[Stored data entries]
=-=-=-=-=

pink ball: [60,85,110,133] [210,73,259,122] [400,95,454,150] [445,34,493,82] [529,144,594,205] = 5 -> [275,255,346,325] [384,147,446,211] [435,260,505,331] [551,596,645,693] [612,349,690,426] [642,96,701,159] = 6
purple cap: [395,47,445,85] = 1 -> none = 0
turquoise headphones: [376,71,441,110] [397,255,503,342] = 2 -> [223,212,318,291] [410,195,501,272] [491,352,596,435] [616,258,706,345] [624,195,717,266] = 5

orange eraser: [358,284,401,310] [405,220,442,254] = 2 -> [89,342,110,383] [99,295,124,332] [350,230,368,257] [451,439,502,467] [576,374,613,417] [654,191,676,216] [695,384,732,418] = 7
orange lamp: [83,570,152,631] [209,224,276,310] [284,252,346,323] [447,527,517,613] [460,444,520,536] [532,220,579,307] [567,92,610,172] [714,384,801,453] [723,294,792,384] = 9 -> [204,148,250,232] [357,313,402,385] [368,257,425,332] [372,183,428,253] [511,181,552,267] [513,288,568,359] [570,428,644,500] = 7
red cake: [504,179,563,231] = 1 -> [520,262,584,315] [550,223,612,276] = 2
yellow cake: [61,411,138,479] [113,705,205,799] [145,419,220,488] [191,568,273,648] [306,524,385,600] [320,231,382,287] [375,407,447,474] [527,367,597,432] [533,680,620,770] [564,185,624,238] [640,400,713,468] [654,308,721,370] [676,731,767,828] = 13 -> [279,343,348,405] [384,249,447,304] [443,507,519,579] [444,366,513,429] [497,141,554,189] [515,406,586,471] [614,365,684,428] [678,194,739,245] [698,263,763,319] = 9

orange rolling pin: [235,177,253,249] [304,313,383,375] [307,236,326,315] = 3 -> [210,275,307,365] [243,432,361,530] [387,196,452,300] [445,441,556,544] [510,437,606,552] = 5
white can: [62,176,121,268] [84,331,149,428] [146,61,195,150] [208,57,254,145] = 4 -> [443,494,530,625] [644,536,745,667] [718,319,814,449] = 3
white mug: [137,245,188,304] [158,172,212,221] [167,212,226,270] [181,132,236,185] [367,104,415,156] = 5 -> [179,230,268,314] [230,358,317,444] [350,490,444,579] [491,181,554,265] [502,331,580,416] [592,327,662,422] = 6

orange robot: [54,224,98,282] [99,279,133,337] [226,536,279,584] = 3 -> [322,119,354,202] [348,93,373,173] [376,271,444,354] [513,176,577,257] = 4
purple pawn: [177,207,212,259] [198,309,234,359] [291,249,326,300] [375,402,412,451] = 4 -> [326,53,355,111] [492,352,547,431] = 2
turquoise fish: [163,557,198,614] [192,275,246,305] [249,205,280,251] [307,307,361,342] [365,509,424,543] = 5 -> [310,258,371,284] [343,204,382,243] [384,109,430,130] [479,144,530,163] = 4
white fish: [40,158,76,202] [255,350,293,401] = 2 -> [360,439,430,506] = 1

=-=-=-=-=

-- WHAT TO WORK ON --
Lines from the one containing "white can: [62,176,121,268]" through the end of the data above must be written out exactly, and no other lines are needed.

-- WRITTEN SOLUTION --
white can: [62,176,121,268] [84,331,149,428] [146,61,195,150] [208,57,254,145] = 4 -> [443,494,530,625] [644,536,745,667] [718,319,814,449] = 3
white mug: [137,245,188,304] [158,172,212,221] [167,212,226,270] [181,132,236,185] [367,104,415,156] = 5 -> [179,230,268,314] [230,358,317,444] [350,490,444,579] [491,181,554,265] [502,331,580,416] [592,327,662,422] = 6

orange robot: [54,224,98,282] [99,279,133,337] [226,536,279,584] = 3 -> [322,119,354,202] [348,93,373,173] [376,271,444,354] [513,176,577,257] = 4
purple pawn: [177,207,212,259] [198,309,234,359] [291,249,326,300] [375,402,412,451] = 4 -> [326,53,355,111] [492,352,547,431] = 2
turquoise fish: [163,557,198,614] [192,275,246,305] [249,205,280,251] [307,307,361,342] [365,509,424,543] = 5 -> [310,258,371,284] [343,204,382,243] [384,109,430,130] [479,144,530,163] = 4
white fish: [40,158,76,202] [255,350,293,401] = 2 -> [360,439,430,506] = 1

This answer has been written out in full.